Transcribe the entries exactly. Omit the pictures.

*** Source information

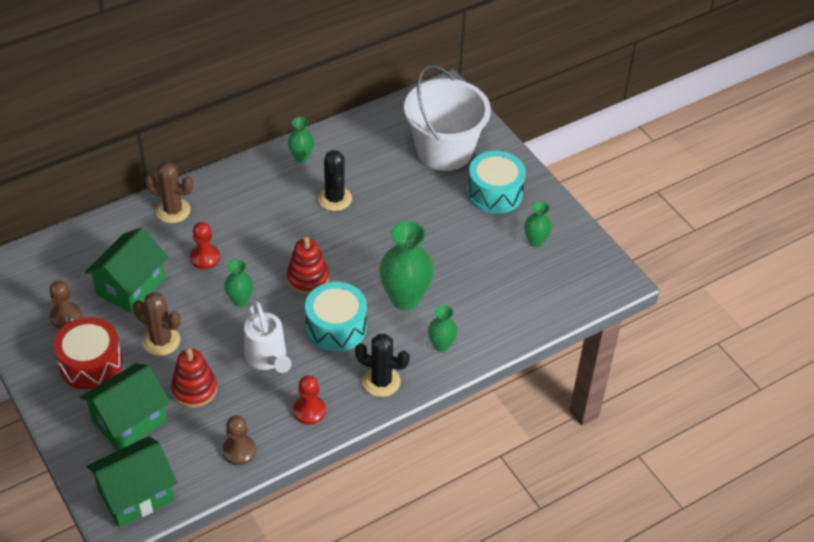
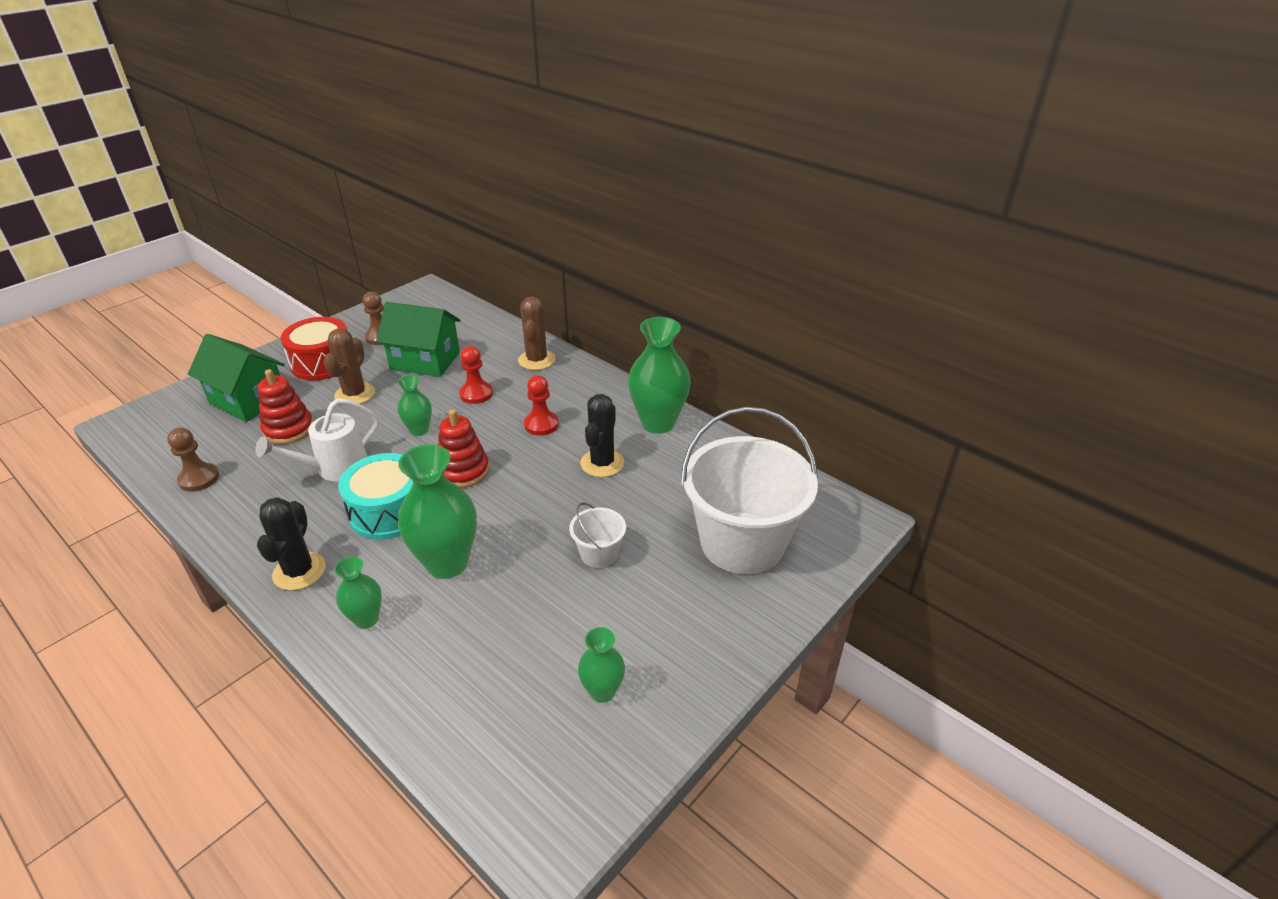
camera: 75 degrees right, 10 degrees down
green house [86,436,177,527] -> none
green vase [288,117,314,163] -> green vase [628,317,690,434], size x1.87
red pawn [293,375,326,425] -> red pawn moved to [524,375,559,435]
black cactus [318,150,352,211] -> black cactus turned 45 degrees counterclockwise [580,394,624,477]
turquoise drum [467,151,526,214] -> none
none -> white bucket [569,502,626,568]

******

**Answer box**
camera: 75 degrees right, 10 degrees down
green house [86,436,177,527] -> none
green vase [288,117,314,163] -> green vase [628,317,690,434], size x1.87
red pawn [293,375,326,425] -> red pawn moved to [524,375,559,435]
black cactus [318,150,352,211] -> black cactus turned 45 degrees counterclockwise [580,394,624,477]
turquoise drum [467,151,526,214] -> none
none -> white bucket [569,502,626,568]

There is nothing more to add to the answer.